From the data below, please reproduce exactly everything from the line that contains "LDR1: GL5516 (VCC, W10) -> GL5537 (VCC, W10)" down to the line that contains "R25: 47k (W8, W30) -> 47k (VEE, W8)", with both ends included.
Top of The input
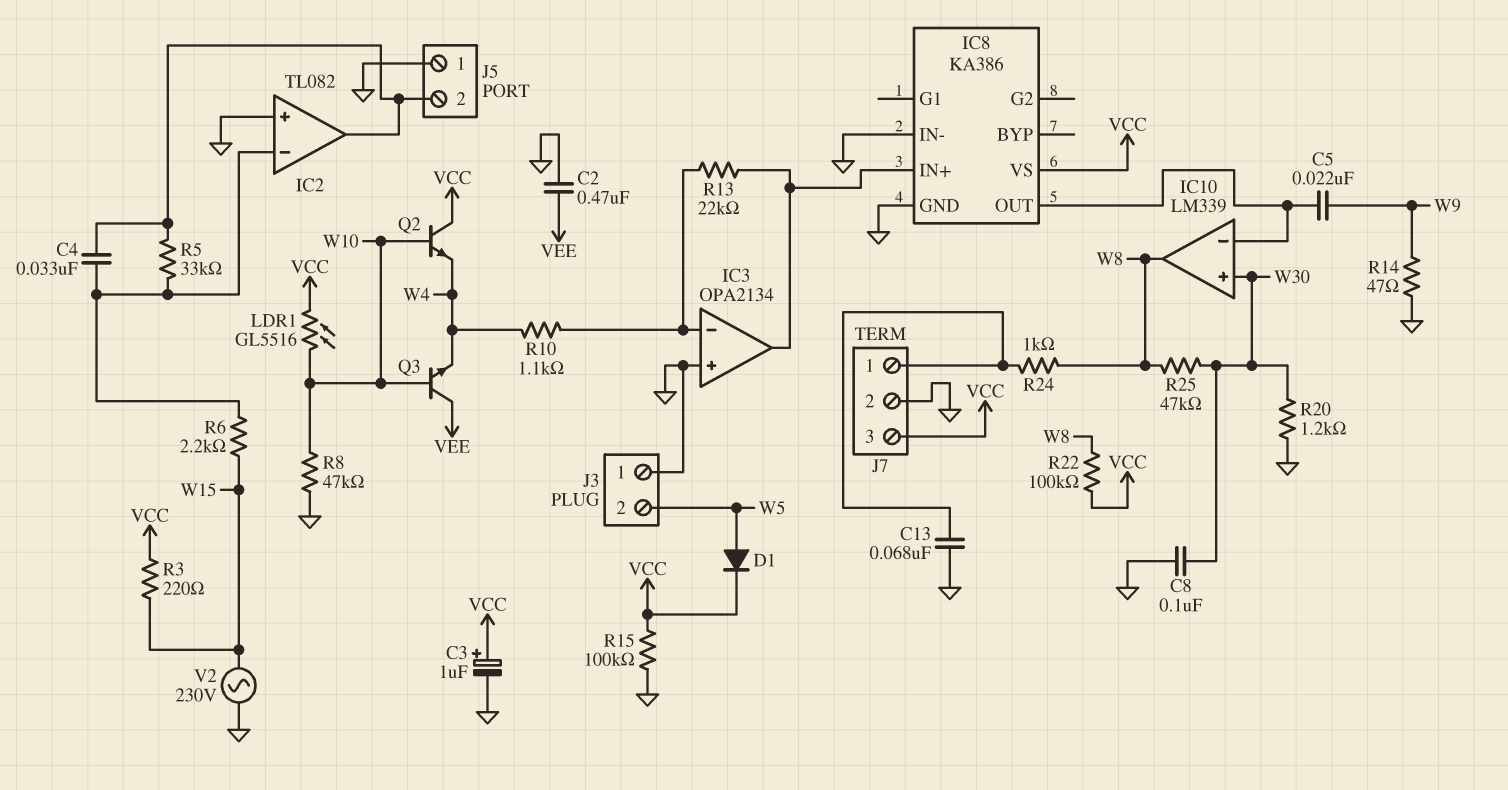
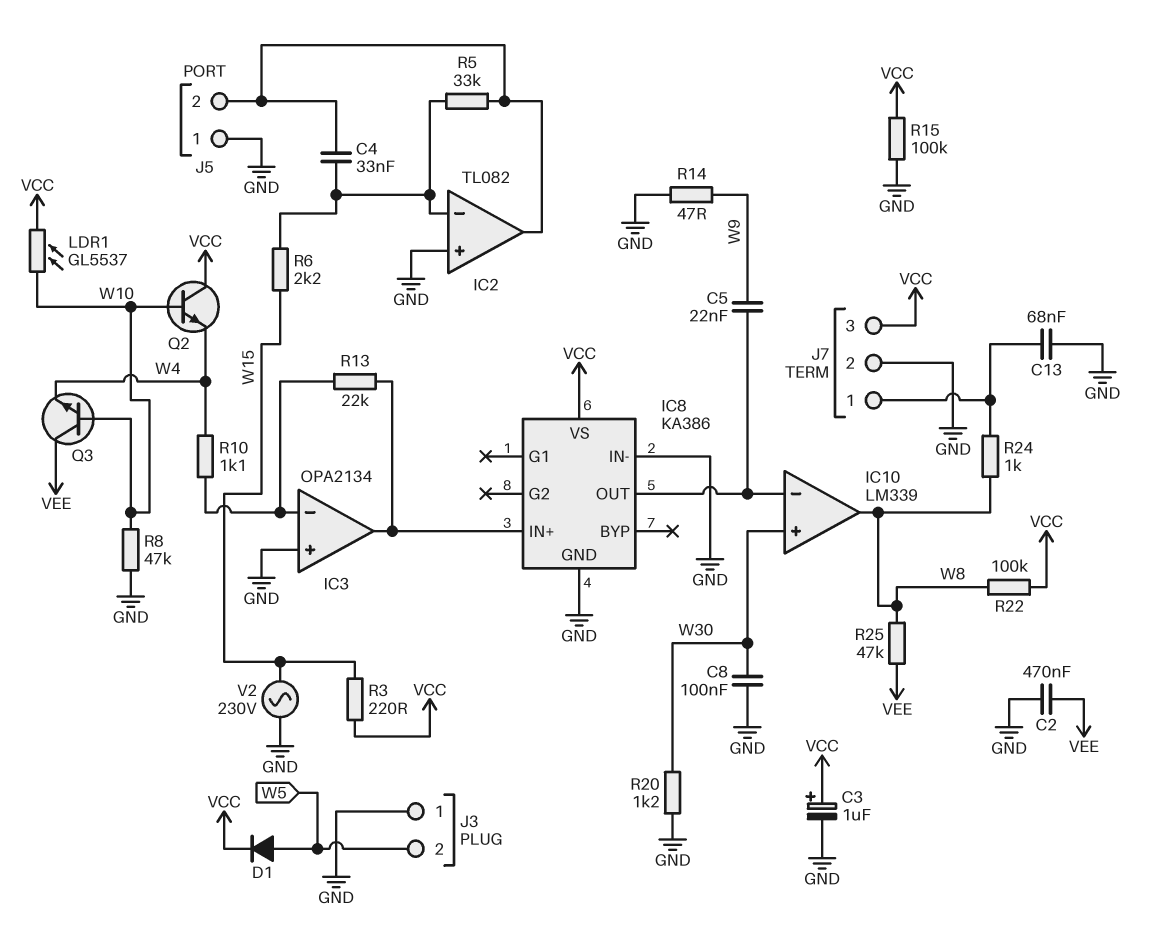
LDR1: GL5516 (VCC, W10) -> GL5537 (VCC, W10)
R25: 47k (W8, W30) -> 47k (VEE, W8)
Bottom of The input
Top of The input
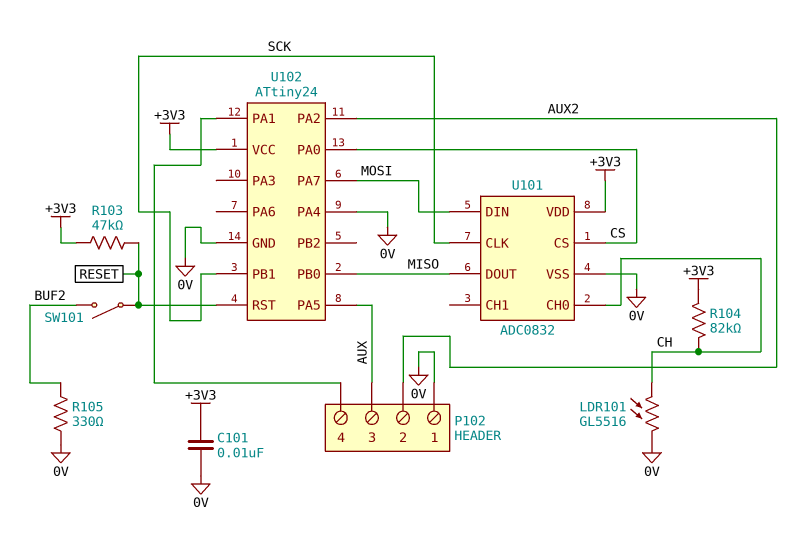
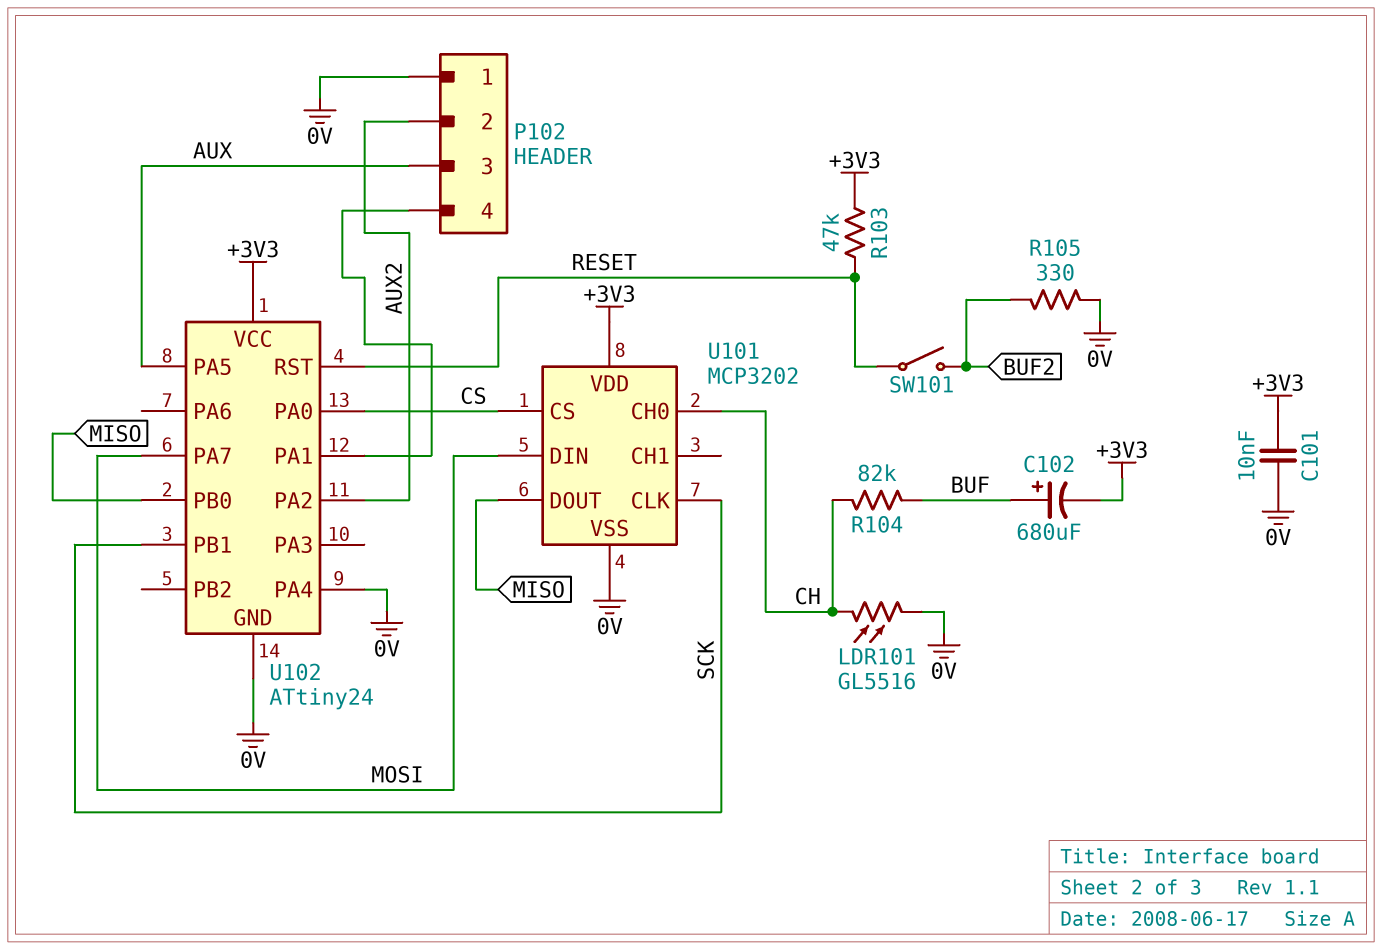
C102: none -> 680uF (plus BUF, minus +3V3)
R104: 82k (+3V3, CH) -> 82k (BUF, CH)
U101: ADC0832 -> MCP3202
Bottom of The input
## Result
LDR1: GL5516 (VCC, W10) -> GL5537 (VCC, W10)
R25: 47k (W8, W30) -> 47k (VEE, W8)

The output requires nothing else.